**WHAT TO DO**:
Rewrite everything from the start of the records down to and including the line containing "road 2 (primary): [(148,0),(287,155),(358,214)]", changing "footprint polygon" to "footprint outline" and keeping all else the same.

--- begin EXERCISE INPUTS ---

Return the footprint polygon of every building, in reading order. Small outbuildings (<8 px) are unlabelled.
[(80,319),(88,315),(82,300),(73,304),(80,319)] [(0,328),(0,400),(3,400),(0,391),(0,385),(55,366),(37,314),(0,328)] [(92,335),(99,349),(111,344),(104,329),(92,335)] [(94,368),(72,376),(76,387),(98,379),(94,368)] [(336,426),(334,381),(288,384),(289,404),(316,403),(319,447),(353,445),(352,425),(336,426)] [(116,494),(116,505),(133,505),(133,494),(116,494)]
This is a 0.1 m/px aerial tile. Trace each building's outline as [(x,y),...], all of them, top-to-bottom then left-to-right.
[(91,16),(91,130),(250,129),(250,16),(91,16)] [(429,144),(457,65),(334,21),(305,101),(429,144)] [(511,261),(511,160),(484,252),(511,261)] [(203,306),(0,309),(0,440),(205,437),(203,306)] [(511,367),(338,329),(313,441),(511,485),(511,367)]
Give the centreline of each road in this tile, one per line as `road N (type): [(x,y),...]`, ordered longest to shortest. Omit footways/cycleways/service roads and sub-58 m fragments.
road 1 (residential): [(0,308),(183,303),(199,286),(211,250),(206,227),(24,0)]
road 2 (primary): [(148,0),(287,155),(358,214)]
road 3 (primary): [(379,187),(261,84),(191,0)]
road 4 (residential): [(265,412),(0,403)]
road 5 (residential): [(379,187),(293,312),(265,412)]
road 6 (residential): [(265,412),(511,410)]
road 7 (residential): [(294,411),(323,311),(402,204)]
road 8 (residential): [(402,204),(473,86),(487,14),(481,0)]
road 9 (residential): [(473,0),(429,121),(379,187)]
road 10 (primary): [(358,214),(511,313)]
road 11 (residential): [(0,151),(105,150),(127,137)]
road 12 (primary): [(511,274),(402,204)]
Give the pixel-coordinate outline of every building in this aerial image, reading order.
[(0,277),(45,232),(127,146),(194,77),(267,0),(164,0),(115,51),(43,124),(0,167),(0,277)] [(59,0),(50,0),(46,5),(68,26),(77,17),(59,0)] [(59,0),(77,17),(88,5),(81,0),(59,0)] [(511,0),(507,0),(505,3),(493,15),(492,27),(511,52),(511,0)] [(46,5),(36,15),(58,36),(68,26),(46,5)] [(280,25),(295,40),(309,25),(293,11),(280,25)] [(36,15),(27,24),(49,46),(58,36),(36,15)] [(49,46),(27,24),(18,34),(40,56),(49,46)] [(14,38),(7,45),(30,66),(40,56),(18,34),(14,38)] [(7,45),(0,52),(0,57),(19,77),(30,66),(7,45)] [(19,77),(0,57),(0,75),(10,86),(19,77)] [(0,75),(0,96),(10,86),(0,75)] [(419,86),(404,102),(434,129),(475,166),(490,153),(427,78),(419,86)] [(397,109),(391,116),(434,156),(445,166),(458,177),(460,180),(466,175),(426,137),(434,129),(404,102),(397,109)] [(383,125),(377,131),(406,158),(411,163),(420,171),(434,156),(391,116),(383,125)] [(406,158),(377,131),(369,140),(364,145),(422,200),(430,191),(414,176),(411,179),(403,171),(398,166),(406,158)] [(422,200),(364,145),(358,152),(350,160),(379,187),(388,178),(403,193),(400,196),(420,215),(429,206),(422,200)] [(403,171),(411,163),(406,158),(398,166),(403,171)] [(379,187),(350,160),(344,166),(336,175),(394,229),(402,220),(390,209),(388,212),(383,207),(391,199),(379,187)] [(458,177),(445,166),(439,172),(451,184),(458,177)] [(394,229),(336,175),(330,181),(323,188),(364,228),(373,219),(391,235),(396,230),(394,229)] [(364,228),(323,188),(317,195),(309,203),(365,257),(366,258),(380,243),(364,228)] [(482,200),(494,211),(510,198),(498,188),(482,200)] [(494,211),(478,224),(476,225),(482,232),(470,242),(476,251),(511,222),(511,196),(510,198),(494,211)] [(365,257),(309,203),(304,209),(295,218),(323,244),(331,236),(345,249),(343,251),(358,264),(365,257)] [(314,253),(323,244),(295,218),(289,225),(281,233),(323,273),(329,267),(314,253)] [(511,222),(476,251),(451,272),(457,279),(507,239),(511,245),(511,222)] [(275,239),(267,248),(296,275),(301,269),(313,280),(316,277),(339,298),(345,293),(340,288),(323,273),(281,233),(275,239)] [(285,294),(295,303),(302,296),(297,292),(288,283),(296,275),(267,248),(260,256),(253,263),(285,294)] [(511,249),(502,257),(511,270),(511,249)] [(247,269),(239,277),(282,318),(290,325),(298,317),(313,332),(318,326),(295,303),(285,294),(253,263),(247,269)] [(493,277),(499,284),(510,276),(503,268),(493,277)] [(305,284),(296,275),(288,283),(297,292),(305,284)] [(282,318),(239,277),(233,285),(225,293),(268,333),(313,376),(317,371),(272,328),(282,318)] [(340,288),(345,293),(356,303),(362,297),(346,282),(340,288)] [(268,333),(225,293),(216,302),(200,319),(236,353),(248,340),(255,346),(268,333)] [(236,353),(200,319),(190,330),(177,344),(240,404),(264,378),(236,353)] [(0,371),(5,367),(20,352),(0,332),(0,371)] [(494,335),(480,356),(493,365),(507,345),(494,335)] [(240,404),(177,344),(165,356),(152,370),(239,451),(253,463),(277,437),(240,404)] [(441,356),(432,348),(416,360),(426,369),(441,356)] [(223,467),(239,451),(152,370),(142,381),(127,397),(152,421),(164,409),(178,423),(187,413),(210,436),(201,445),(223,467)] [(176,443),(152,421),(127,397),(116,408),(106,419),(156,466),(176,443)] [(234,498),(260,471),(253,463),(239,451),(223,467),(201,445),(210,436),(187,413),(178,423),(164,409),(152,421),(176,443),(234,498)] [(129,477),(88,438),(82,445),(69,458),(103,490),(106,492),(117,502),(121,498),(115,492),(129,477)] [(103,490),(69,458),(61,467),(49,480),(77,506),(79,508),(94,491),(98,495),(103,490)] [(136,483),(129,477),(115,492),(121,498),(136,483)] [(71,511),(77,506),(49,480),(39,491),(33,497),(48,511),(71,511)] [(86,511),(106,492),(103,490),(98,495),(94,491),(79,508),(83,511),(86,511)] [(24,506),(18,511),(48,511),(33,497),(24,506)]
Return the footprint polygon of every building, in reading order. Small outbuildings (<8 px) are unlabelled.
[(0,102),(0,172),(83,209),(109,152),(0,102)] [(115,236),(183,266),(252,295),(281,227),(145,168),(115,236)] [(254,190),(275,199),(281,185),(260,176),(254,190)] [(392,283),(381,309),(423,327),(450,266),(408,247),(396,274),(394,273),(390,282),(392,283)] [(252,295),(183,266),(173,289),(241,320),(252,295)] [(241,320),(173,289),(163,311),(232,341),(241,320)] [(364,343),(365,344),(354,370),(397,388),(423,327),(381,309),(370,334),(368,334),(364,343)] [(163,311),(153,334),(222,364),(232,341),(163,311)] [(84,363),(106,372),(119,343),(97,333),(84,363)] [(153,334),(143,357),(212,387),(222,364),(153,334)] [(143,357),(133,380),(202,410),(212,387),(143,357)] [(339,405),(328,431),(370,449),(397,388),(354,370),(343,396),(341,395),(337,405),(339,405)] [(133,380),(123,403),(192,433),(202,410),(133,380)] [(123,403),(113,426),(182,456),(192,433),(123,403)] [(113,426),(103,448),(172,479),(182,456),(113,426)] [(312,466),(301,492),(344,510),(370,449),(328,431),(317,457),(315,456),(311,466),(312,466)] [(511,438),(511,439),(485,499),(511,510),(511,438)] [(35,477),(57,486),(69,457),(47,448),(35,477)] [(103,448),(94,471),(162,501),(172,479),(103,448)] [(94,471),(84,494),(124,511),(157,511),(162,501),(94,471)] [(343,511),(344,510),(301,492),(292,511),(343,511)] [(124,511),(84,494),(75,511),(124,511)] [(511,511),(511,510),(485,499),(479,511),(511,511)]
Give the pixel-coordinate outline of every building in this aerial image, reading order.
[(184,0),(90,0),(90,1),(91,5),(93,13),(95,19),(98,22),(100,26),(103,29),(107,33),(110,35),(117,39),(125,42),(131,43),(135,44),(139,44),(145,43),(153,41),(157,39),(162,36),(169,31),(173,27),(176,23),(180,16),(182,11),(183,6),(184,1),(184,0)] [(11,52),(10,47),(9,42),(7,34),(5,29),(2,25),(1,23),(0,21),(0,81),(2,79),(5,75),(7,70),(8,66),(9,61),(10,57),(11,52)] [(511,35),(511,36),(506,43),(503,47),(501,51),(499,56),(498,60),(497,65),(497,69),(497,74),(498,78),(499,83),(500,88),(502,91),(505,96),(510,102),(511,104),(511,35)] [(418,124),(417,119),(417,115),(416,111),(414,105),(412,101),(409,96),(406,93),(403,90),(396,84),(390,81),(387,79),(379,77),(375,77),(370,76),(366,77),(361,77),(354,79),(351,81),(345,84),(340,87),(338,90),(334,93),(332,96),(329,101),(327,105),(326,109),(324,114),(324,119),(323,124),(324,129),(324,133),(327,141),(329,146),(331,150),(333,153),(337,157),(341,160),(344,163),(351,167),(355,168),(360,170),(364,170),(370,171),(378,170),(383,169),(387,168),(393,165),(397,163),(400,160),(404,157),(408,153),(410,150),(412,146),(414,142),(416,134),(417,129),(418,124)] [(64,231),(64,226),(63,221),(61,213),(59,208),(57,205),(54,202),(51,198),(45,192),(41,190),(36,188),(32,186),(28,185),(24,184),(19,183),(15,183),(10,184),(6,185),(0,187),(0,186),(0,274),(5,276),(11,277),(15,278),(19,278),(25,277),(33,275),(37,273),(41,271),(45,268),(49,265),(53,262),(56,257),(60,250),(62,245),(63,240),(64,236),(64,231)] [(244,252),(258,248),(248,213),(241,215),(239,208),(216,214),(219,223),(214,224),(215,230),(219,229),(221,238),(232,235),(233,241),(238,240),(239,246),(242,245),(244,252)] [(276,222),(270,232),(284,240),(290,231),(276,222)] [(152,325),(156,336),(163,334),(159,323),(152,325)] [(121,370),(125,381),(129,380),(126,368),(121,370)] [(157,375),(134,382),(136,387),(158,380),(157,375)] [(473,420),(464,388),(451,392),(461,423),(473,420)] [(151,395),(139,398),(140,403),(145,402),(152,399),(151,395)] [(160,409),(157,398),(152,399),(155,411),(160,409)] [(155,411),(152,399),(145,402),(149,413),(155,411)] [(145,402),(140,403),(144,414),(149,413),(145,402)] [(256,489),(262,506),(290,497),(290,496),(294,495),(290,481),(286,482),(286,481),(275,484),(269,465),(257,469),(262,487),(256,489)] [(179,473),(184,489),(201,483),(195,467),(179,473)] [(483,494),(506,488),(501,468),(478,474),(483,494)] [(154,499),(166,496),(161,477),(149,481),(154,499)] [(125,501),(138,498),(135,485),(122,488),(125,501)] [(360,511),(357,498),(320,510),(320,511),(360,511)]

--- end EXERCISE INPUTS ---

**SOLUTION TO THE EXERCISE**:
Return the footprint outline of every building, in reading order. Small outbuildings (<8 px) are unlabelled.
[(80,319),(88,315),(82,300),(73,304),(80,319)] [(0,328),(0,400),(3,400),(0,391),(0,385),(55,366),(37,314),(0,328)] [(92,335),(99,349),(111,344),(104,329),(92,335)] [(94,368),(72,376),(76,387),(98,379),(94,368)] [(336,426),(334,381),(288,384),(289,404),(316,403),(319,447),(353,445),(352,425),(336,426)] [(116,494),(116,505),(133,505),(133,494),(116,494)]
This is a 0.1 m/px aerial tile. Trace each building's outline as [(x,y),...], all of them, top-to-bottom then left-to-right.
[(91,16),(91,130),(250,129),(250,16),(91,16)] [(429,144),(457,65),(334,21),(305,101),(429,144)] [(511,261),(511,160),(484,252),(511,261)] [(203,306),(0,309),(0,440),(205,437),(203,306)] [(511,367),(338,329),(313,441),(511,485),(511,367)]
Give the centreline of each road in this tile, one per line as `road N (type): [(x,y),...]`, ordered longest to shortest. Omit footways/cycleways/service roads and sub-58 m fragments.
road 1 (residential): [(0,308),(183,303),(199,286),(211,250),(206,227),(24,0)]
road 2 (primary): [(148,0),(287,155),(358,214)]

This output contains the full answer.